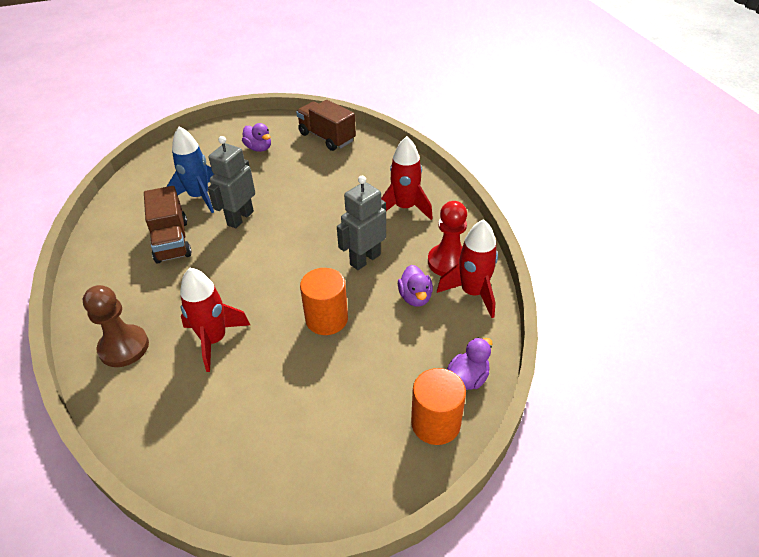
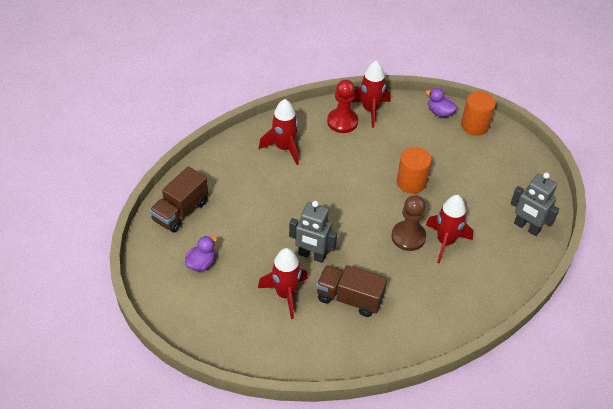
camera: 100 degrees left, 5 degrees up
brown pawn [83,285,149,367] -> brown pawn moved to [391,195,426,251]
brown truck [144,186,192,264] -> brown truck turned 135 degrees counterclockwise [316,265,387,317]
blue rocket [167,126,214,213] -> red rocket [258,248,308,319]
grey robot [337,176,386,270] -> grey robot moved to [511,173,559,236]
purple duck [398,265,433,306] -> none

DIRECTIONS FOR THIS TASK: Tally the lines in the records above that contain the word "moved". Write the number and nothing else.

YOUR SOLUTION: 2